Records provided:
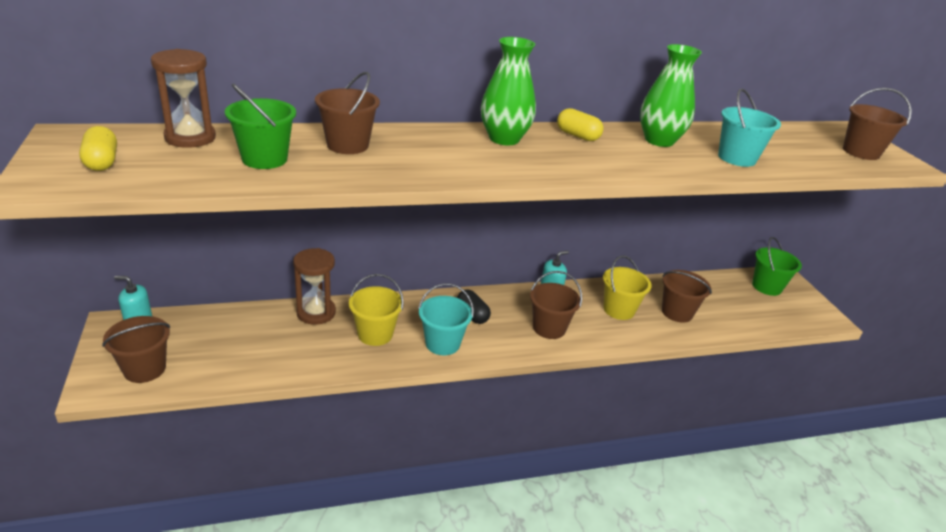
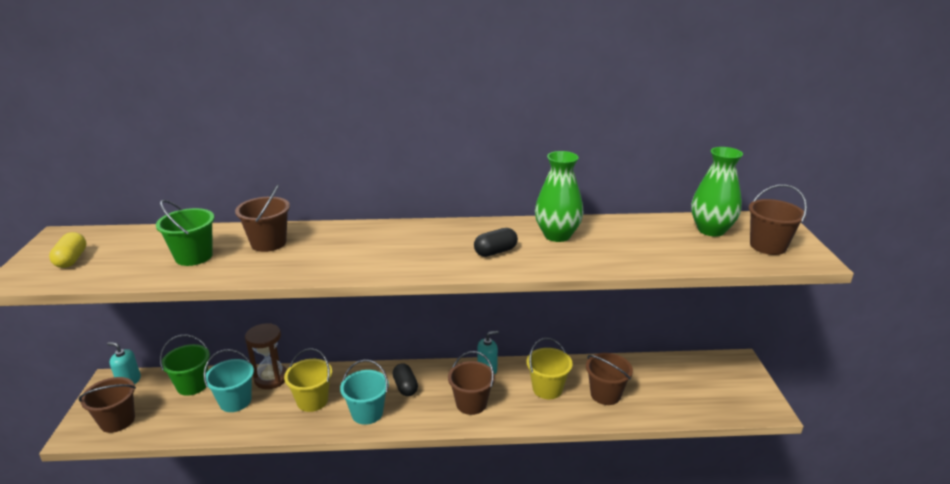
camera: 15 degrees right, 5 degrees down
(190, 138) = (149, 237): brown hourglass -> none
(504, 139) = (408, 235): green vase -> green vase (711, 230)
(577, 136) = (480, 231): yellow capsule -> none
(609, 156) = (495, 252): none -> black capsule
(736, 158) = (624, 253): turquoise bucket -> turquoise bucket (235, 401)
(766, 287) = (714, 371): green bucket -> green bucket (192, 385)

What needs to be done: Exactly and exclusively, repeat the lines from the line that contains "(609, 156) = (495, 252): none" through the end of the records, both ends included.

Task response:
(609, 156) = (495, 252): none -> black capsule
(736, 158) = (624, 253): turquoise bucket -> turquoise bucket (235, 401)
(766, 287) = (714, 371): green bucket -> green bucket (192, 385)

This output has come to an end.